DESCRIPTION OF THE TASK -> Work through the entries below line by line and give the number of lines with the string "none", nothing else.

--- PROVIDED RECORDS ---

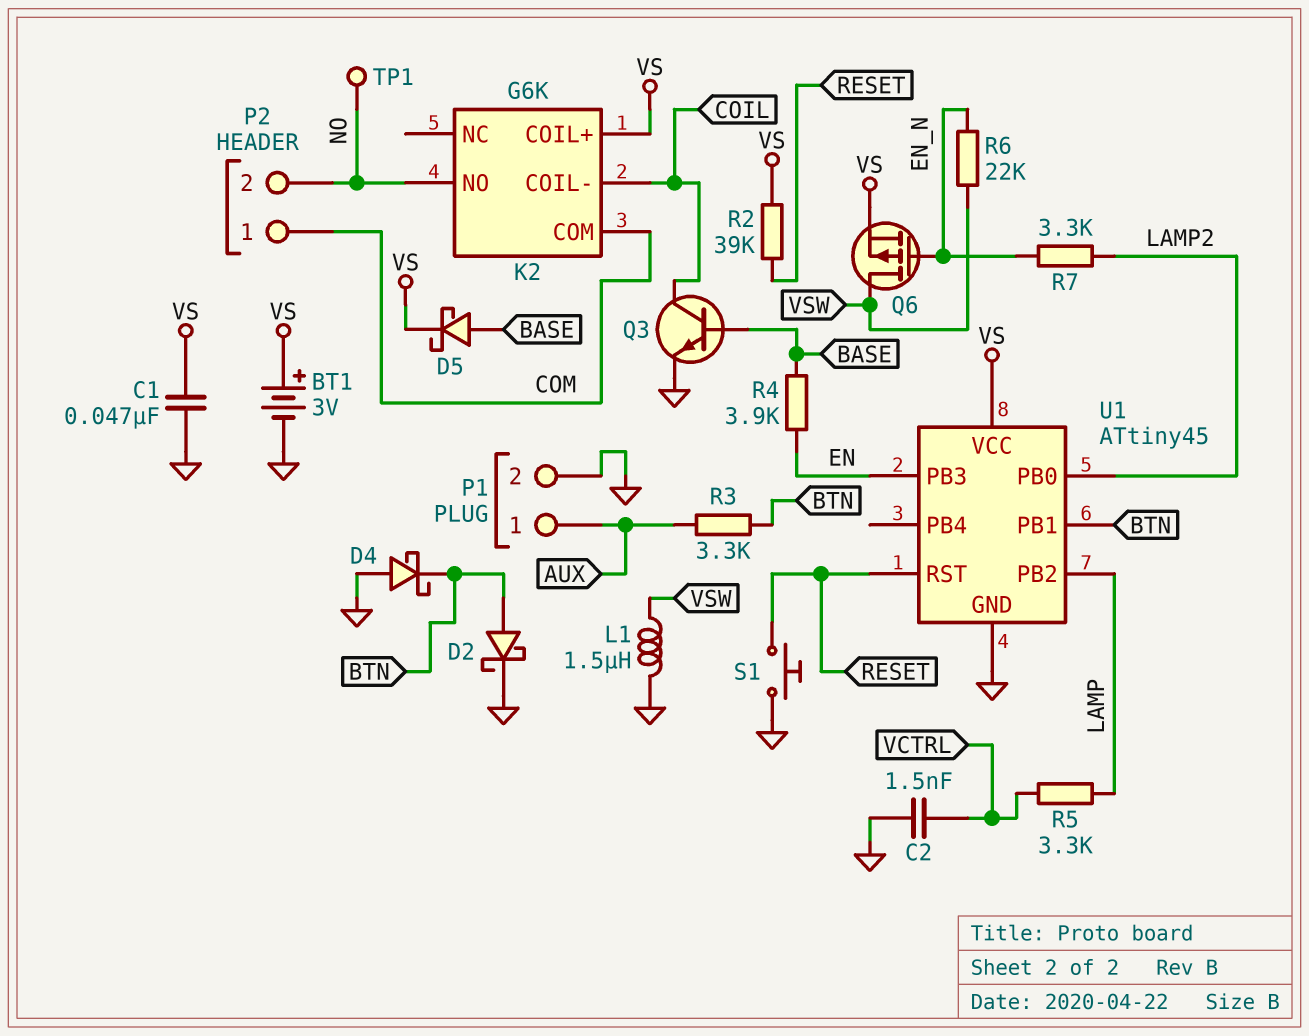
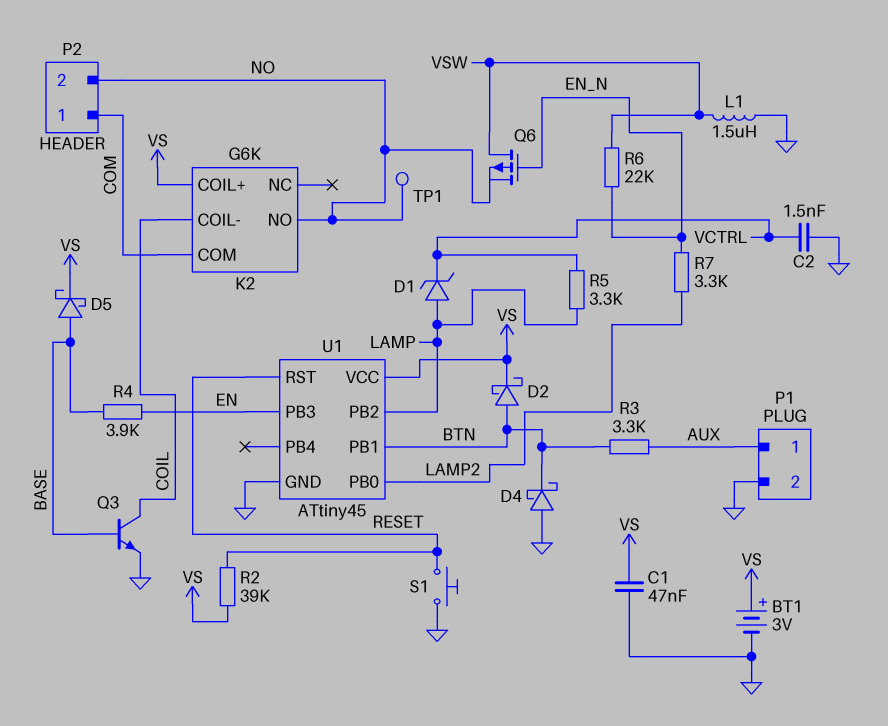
D1: none -> zener (A LAMP, K VCTRL)
D2: schottky (A BTN, K GND) -> schottky (A BTN, K VS)
Q6: PMOS (G EN_N, D VSW, S VS) -> PMOS (G EN_N, D VSW, S NO)

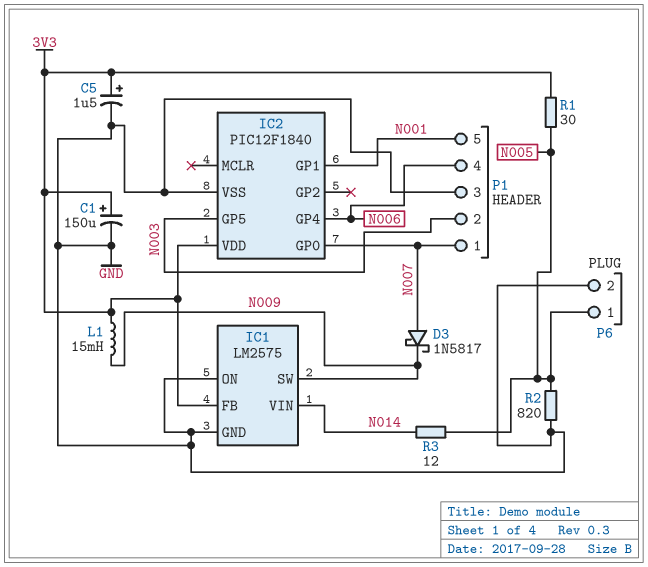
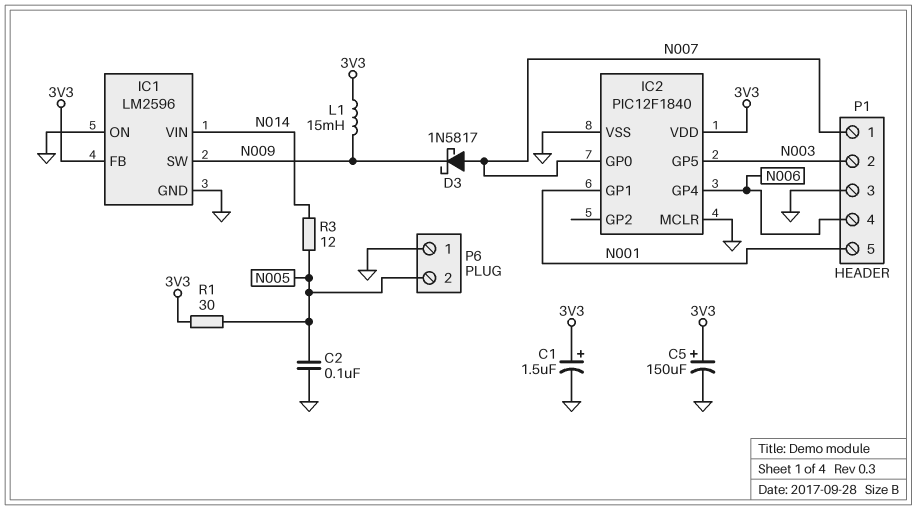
C1: 150uF (plus 3V3, minus GND) -> 1.5uF (plus 3V3, minus GND)
C2: none -> 100nF (GND, N005)
C5: 1.5uF (plus 3V3, minus GND) -> 150uF (plus 3V3, minus GND)
IC1: LM2575 -> LM2596
IC2 pin MCLR: none -> GND
P6 pin 1: N005 -> GND
P6 pin 2: GND -> N005
R2: 820 (GND, N005) -> none

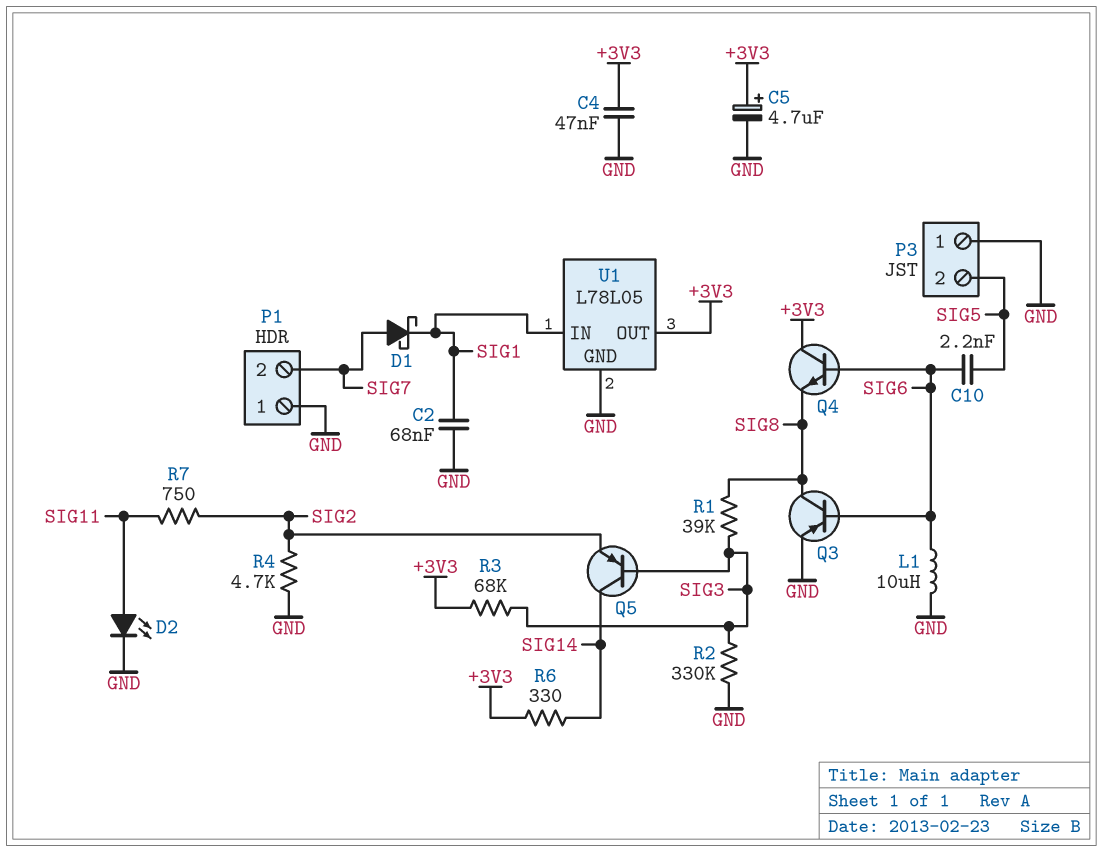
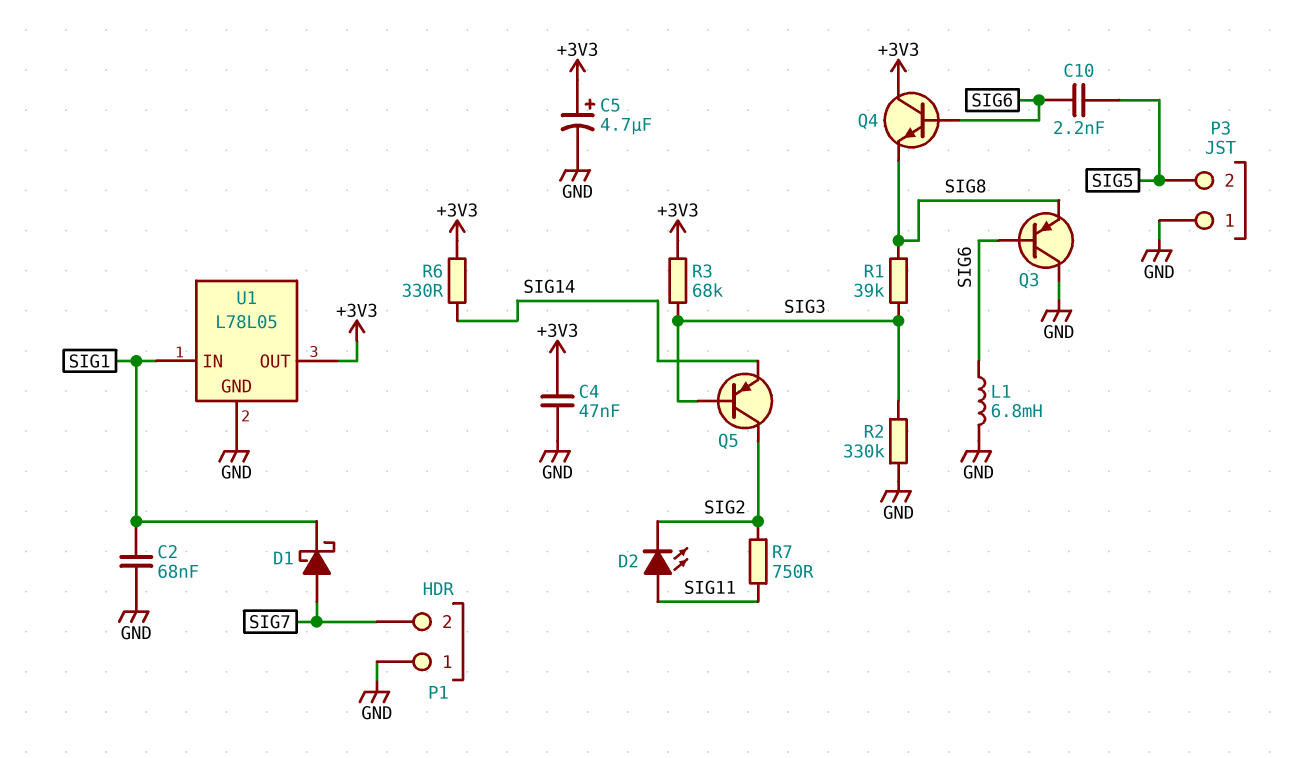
D2: LED (A SIG11, K GND) -> LED (A SIG11, K SIG2)
L1: 10uH (GND, SIG6) -> 6.8mH (GND, SIG6)
Q3: PNP (B SIG6, C SIG8, E GND) -> PNP (B SIG6, C GND, E SIG8)
Q5: PNP (B SIG3, C SIG14, E SIG2) -> PNP (B SIG3, C SIG2, E SIG14)
R4: 4.7k (GND, SIG2) -> none

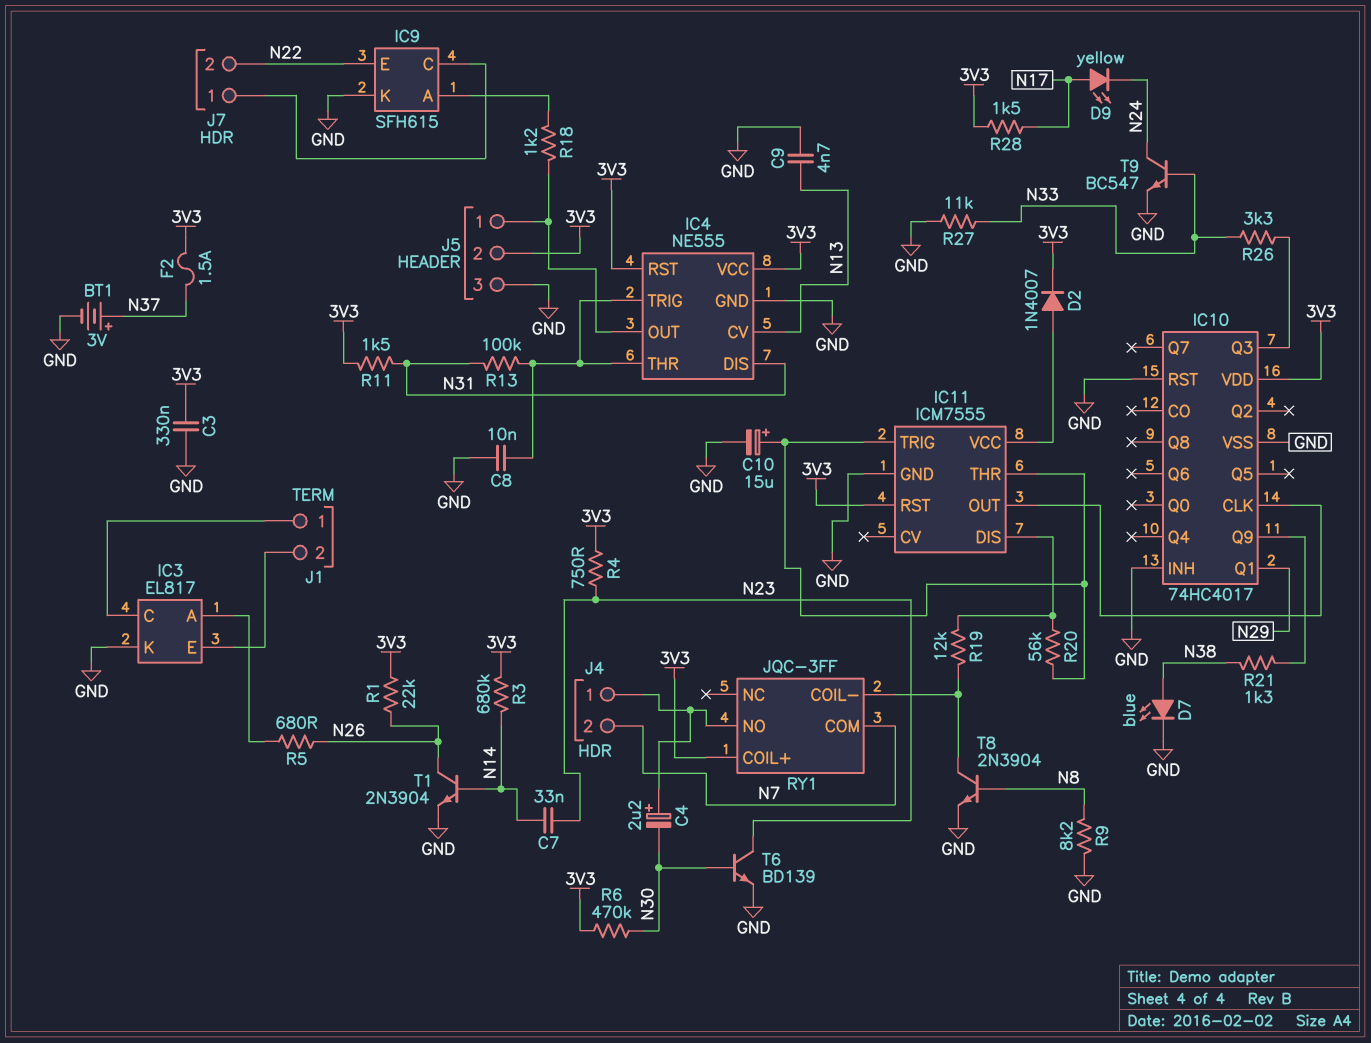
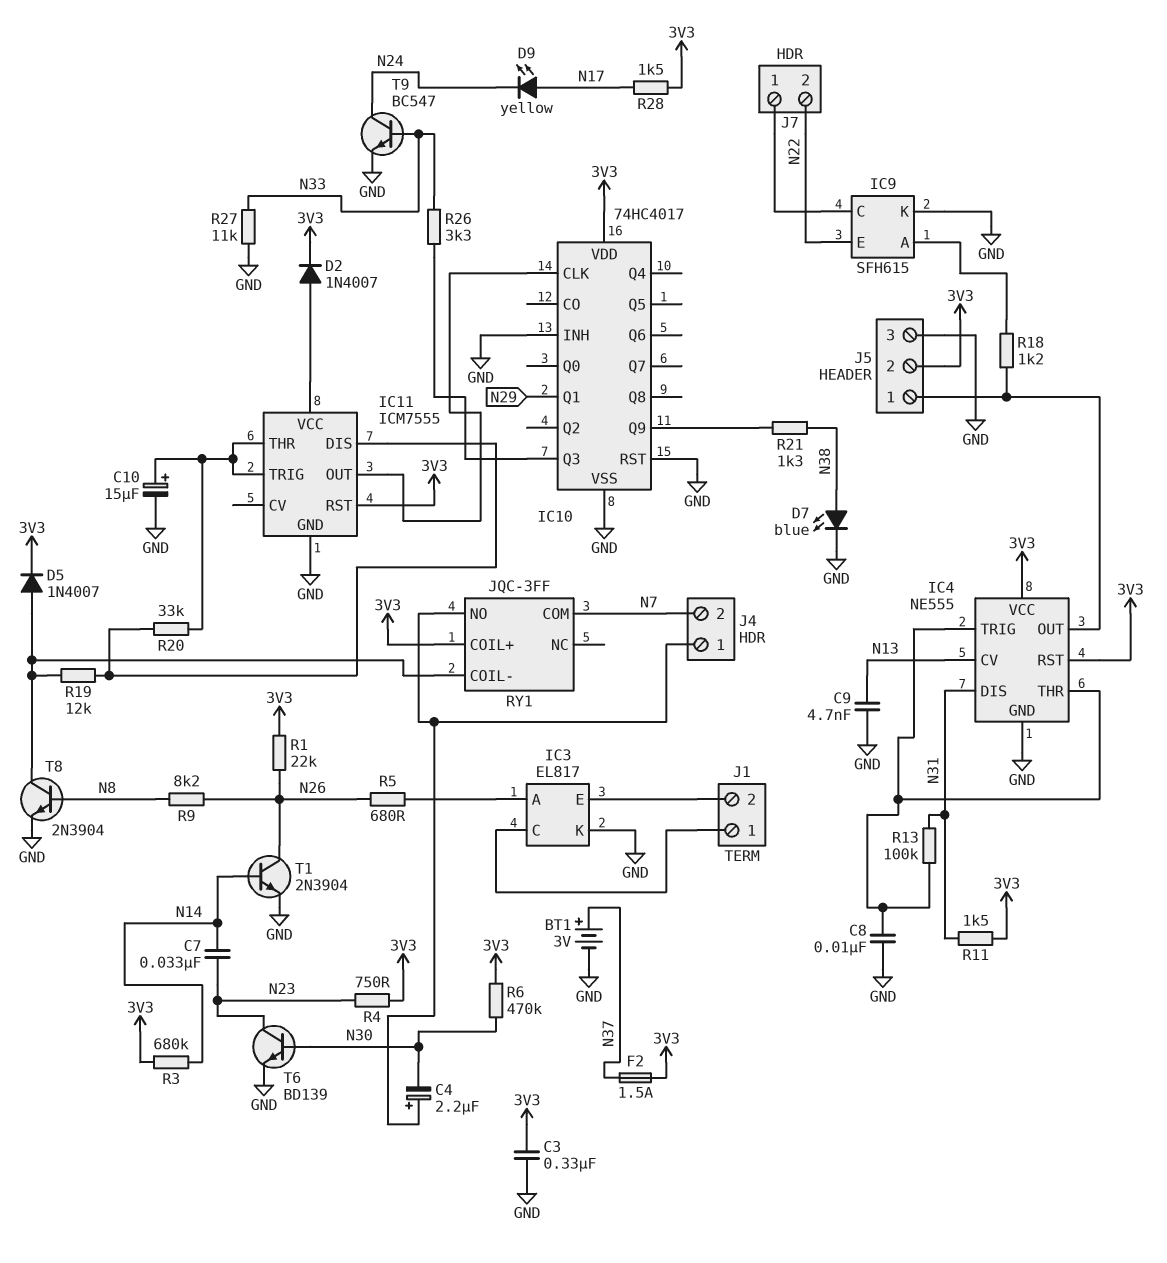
D5: none -> diode 1N4007 (A RY1/COIL-, K 3V3)
R9: 8.2k (GND, N8) -> 8.2k (N8, N26)
R20: 56k (IC11/DIS, IC11/THR) -> 33k (IC11/DIS, IC11/THR)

---

RESULT OF THIS TASK -> 6